━━━━━ Dataset entries

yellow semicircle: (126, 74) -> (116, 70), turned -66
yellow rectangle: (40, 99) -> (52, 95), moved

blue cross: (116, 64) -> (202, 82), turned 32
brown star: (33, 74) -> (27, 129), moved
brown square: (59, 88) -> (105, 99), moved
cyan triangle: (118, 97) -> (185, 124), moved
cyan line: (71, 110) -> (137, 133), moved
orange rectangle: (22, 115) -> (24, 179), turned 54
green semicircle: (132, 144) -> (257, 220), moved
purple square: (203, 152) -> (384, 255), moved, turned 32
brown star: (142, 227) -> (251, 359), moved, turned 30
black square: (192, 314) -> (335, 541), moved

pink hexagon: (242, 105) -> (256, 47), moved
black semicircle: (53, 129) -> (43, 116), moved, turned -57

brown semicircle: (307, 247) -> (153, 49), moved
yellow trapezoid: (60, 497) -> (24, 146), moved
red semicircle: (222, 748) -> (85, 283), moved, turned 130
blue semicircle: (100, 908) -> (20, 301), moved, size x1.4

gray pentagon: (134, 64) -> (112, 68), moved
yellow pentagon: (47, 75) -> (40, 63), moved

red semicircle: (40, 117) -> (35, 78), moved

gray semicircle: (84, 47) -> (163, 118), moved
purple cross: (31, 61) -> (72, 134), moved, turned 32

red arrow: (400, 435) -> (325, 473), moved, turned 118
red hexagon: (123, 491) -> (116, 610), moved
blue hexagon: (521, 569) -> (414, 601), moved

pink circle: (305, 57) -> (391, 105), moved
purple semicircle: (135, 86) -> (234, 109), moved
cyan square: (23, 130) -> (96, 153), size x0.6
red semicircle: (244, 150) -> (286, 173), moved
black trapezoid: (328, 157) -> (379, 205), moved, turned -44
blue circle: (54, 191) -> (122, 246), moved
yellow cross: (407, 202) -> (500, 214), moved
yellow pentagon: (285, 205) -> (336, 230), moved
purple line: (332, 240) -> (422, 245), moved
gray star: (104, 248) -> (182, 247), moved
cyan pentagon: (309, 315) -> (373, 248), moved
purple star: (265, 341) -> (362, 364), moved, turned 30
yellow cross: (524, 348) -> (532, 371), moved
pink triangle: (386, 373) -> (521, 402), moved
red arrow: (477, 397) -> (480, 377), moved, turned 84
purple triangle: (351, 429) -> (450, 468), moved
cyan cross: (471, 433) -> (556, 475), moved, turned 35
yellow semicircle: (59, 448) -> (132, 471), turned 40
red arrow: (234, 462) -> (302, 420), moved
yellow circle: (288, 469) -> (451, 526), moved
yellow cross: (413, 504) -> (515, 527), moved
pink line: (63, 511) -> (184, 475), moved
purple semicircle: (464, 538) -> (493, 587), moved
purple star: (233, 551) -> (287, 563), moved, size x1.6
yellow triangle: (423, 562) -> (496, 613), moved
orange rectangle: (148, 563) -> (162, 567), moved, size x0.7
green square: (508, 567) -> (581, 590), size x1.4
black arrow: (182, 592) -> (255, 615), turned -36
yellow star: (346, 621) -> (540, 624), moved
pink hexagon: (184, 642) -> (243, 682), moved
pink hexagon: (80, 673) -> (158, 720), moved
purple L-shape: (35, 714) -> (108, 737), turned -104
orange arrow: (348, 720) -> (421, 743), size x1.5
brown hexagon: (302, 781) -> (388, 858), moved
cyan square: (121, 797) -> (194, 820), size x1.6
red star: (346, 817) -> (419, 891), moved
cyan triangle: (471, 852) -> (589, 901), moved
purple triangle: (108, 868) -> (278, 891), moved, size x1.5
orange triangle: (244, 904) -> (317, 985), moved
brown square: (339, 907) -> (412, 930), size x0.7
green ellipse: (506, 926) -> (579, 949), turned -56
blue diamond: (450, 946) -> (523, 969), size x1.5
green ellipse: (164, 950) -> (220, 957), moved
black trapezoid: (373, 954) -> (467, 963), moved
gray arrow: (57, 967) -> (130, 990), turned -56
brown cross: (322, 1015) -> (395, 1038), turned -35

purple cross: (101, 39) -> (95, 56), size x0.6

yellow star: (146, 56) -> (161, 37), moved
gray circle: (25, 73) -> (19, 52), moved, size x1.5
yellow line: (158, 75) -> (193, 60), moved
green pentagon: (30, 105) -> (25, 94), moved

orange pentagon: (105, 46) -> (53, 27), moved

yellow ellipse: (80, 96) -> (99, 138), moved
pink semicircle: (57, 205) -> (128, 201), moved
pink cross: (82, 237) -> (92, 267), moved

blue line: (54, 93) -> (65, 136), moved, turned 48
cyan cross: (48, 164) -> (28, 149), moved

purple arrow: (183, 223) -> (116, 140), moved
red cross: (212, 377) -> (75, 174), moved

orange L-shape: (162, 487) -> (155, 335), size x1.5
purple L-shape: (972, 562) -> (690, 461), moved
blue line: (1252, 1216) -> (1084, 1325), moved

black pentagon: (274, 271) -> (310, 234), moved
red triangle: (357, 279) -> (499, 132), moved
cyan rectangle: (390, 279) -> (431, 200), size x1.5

━━━━━━━━━━

### Task
Transcribe the lines from the first line of the records through the line that contains "red semicircle: (222, 748)", both included, and add nothing else.

### Task solution
yellow semicircle: (126, 74) -> (116, 70), turned -66
yellow rectangle: (40, 99) -> (52, 95), moved

blue cross: (116, 64) -> (202, 82), turned 32
brown star: (33, 74) -> (27, 129), moved
brown square: (59, 88) -> (105, 99), moved
cyan triangle: (118, 97) -> (185, 124), moved
cyan line: (71, 110) -> (137, 133), moved
orange rectangle: (22, 115) -> (24, 179), turned 54
green semicircle: (132, 144) -> (257, 220), moved
purple square: (203, 152) -> (384, 255), moved, turned 32
brown star: (142, 227) -> (251, 359), moved, turned 30
black square: (192, 314) -> (335, 541), moved

pink hexagon: (242, 105) -> (256, 47), moved
black semicircle: (53, 129) -> (43, 116), moved, turned -57

brown semicircle: (307, 247) -> (153, 49), moved
yellow trapezoid: (60, 497) -> (24, 146), moved
red semicircle: (222, 748) -> (85, 283), moved, turned 130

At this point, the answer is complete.